**EXERCISE DIRECTIONS:** Your output is to hold only the lines from the one showing "red teddy bear: 5 -> 3" through the end of the listing, exactly, with every picture excluded.

**DATA TO USE:**
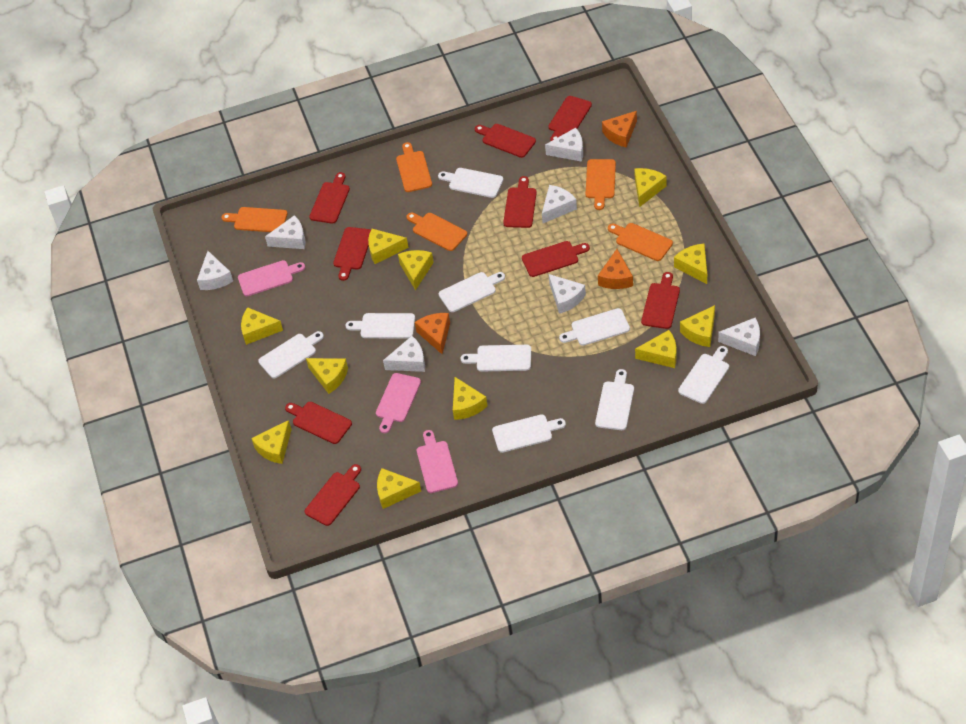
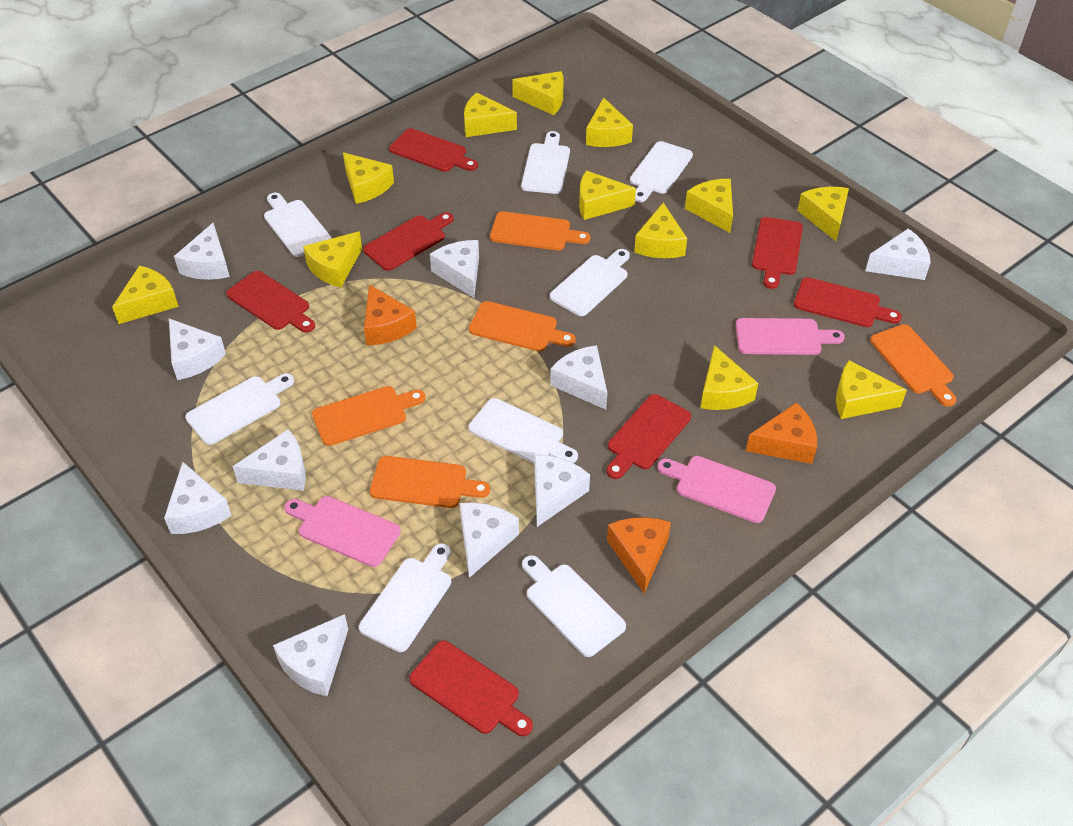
red cutting board: 9 -> 7
white cheese: 7 -> 10
white cutting board: 9 -> 8
yellow cheese: 11 -> 12

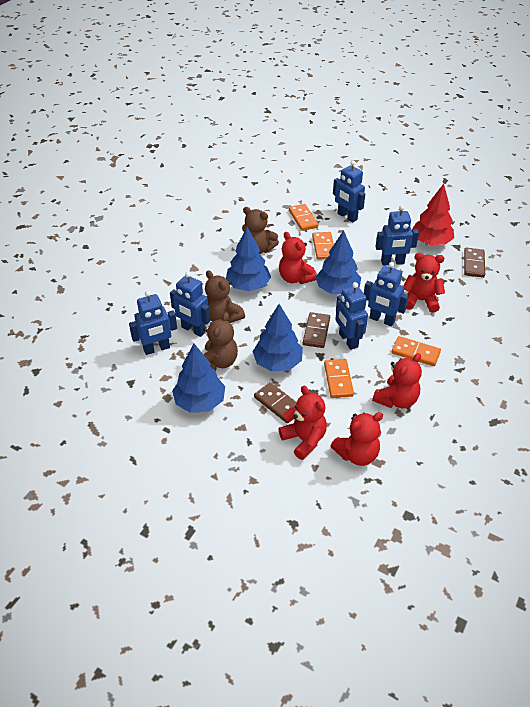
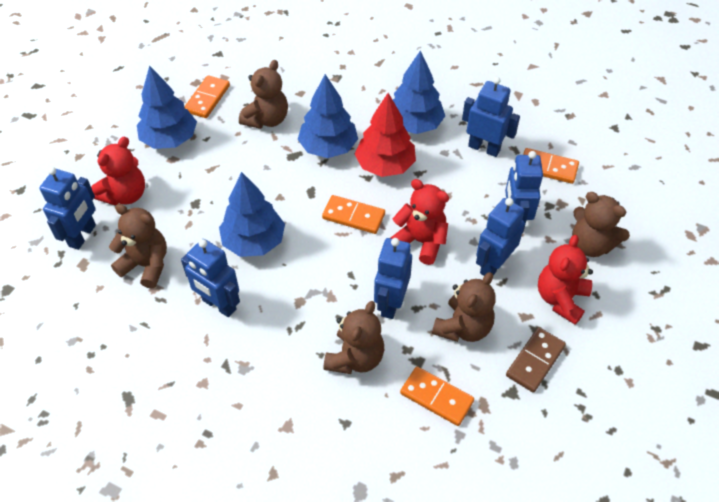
brown domino: 3 -> 1
brown teddy bear: 3 -> 5
red teddy bear: 5 -> 3

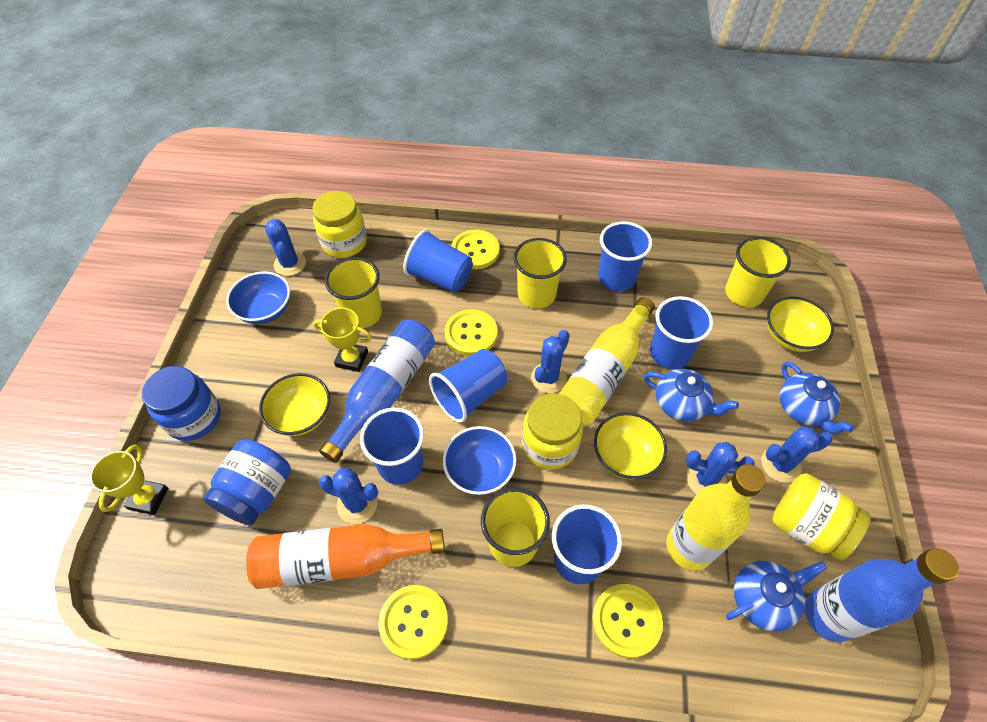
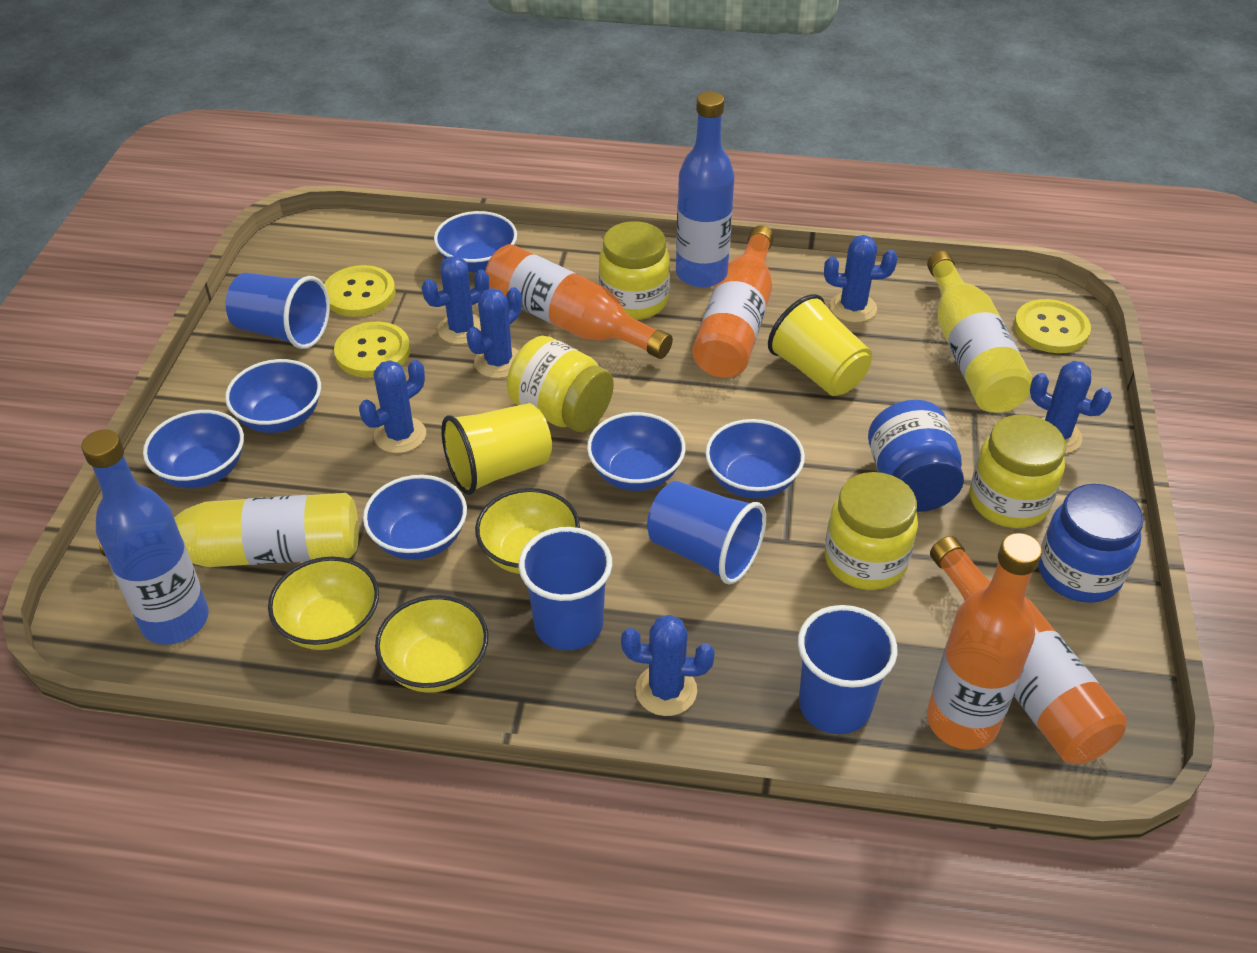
blue bowl: 2 -> 6
blue cactus: 5 -> 6
blue cup: 6 -> 4
blue teapot: 3 -> 0
orange bottle: 1 -> 4
yellow button: 4 -> 3
yellow cup: 4 -> 2
yellow jar: 3 -> 4
yellow trophy: 2 -> 0

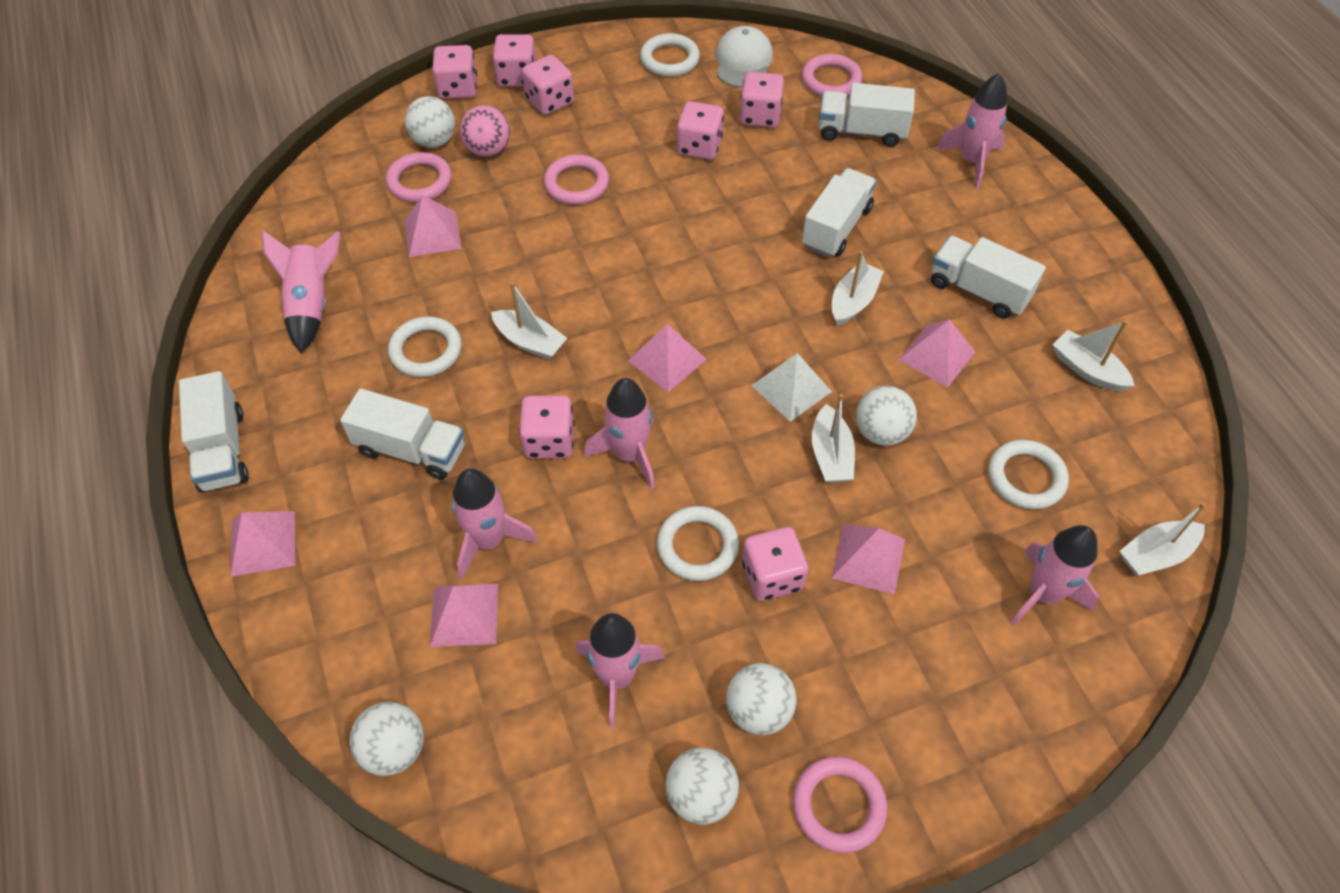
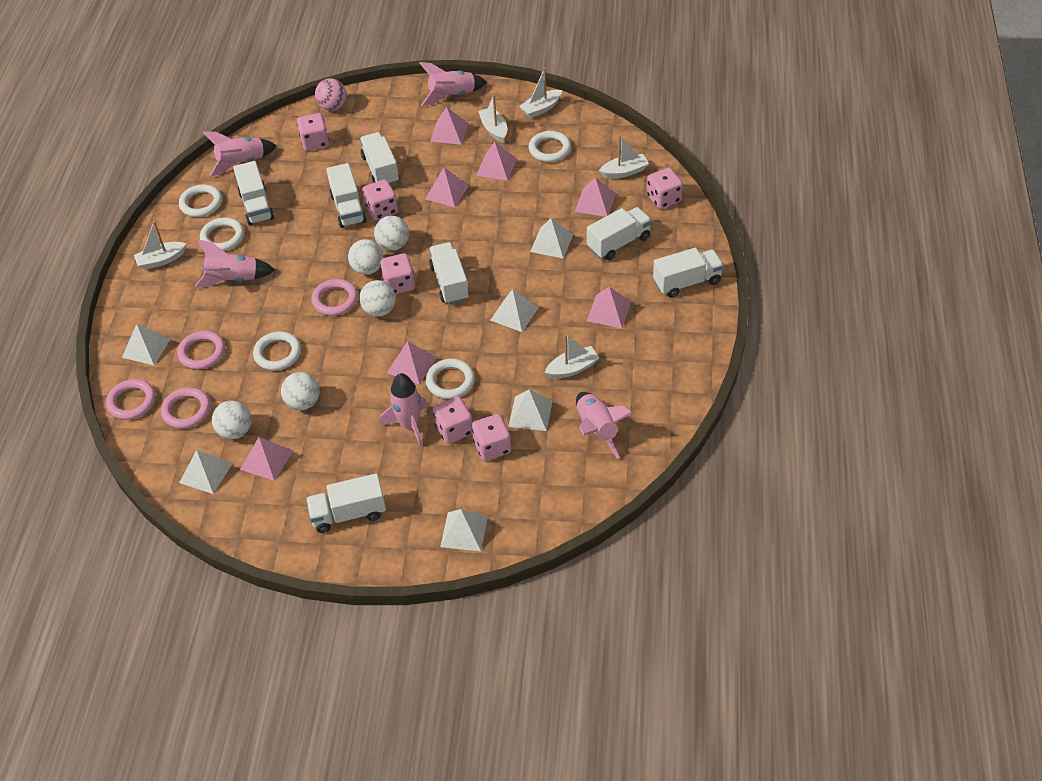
pink dice: 7 -> 6
pink pyramid: 6 -> 7
pink rocket: 6 -> 5
white cap: 1 -> 0
white pyramid: 1 -> 6
white ring: 4 -> 5
white truck: 5 -> 7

**EXERCISE OUTPUT:**
red teddy bear: 5 -> 3

blue bowl: 2 -> 6
blue cactus: 5 -> 6
blue cup: 6 -> 4
blue teapot: 3 -> 0
orange bottle: 1 -> 4
yellow button: 4 -> 3
yellow cup: 4 -> 2
yellow jar: 3 -> 4
yellow trophy: 2 -> 0

pink dice: 7 -> 6
pink pyramid: 6 -> 7
pink rocket: 6 -> 5
white cap: 1 -> 0
white pyramid: 1 -> 6
white ring: 4 -> 5
white truck: 5 -> 7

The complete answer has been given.